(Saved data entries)
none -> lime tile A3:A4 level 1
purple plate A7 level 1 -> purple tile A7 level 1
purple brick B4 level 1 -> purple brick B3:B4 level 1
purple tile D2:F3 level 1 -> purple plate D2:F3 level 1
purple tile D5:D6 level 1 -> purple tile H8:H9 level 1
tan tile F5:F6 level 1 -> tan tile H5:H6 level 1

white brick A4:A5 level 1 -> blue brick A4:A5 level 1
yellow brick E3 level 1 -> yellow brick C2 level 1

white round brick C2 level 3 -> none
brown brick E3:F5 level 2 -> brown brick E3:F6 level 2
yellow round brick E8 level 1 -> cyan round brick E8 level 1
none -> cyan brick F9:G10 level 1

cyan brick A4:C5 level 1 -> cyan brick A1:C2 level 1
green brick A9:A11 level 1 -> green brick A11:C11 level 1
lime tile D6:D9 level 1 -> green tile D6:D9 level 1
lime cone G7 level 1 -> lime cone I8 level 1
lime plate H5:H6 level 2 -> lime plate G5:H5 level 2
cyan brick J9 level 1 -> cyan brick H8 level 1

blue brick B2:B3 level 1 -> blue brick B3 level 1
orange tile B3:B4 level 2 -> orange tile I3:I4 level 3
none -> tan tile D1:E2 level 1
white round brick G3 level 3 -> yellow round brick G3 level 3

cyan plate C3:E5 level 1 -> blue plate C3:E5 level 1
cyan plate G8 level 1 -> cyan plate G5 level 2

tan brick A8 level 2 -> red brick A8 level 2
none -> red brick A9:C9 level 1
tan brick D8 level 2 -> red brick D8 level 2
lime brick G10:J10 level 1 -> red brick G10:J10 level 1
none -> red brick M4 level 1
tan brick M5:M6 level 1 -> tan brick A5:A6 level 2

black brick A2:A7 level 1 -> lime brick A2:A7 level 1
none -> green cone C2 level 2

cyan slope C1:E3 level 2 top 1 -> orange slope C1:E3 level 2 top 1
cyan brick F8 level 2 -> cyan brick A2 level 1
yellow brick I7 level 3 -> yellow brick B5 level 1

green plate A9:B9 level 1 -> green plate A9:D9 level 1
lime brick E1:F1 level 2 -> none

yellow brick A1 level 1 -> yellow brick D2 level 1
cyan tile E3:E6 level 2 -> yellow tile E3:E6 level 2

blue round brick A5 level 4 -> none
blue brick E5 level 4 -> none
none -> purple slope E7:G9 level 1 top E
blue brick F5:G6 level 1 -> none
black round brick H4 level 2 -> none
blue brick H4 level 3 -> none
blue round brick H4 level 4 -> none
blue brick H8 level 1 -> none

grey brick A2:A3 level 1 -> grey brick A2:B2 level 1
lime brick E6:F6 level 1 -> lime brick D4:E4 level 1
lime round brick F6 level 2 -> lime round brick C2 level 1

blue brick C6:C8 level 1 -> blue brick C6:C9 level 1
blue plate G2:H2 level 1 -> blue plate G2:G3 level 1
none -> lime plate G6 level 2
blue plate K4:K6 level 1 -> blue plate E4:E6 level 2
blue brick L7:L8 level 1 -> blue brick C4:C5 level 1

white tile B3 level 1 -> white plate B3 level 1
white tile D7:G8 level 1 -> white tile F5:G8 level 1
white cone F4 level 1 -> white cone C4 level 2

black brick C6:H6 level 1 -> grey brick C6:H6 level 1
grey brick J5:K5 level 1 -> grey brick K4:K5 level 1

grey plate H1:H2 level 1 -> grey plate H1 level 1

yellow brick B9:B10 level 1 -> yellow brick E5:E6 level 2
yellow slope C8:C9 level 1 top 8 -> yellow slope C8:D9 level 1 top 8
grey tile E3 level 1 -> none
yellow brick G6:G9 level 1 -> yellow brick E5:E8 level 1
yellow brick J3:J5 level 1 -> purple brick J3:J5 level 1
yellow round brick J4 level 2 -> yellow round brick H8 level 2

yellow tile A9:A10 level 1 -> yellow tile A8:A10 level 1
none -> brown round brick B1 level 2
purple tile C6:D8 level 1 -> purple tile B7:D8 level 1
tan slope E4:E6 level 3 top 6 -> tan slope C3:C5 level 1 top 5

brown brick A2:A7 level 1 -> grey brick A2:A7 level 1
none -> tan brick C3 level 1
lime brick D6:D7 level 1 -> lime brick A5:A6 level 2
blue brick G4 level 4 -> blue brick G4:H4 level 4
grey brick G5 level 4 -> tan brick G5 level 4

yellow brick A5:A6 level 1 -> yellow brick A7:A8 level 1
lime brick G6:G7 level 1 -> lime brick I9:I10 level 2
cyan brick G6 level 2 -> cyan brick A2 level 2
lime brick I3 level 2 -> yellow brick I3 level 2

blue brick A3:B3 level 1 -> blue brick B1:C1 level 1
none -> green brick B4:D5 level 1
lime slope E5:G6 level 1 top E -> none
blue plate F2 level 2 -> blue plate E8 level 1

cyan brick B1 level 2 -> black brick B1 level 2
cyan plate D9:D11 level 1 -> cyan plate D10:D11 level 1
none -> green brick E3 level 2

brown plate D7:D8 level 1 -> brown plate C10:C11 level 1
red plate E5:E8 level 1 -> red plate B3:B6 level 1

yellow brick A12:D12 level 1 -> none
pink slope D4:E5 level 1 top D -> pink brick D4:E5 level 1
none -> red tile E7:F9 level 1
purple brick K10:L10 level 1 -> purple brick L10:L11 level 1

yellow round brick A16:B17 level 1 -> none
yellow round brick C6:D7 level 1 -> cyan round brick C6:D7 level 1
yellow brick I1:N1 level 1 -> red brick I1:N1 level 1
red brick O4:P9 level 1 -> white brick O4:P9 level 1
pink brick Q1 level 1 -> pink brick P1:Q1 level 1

* **WHAT THE EXERCISE ASKS**
Please give an exact copy of the lines above, beginning with the line containing "yellow brick A1 level" and running through the line containing "blue brick H4 level 3 -> none", and of no other lines.

* **EXERCISE OUTPUT**
yellow brick A1 level 1 -> yellow brick D2 level 1
cyan tile E3:E6 level 2 -> yellow tile E3:E6 level 2

blue round brick A5 level 4 -> none
blue brick E5 level 4 -> none
none -> purple slope E7:G9 level 1 top E
blue brick F5:G6 level 1 -> none
black round brick H4 level 2 -> none
blue brick H4 level 3 -> none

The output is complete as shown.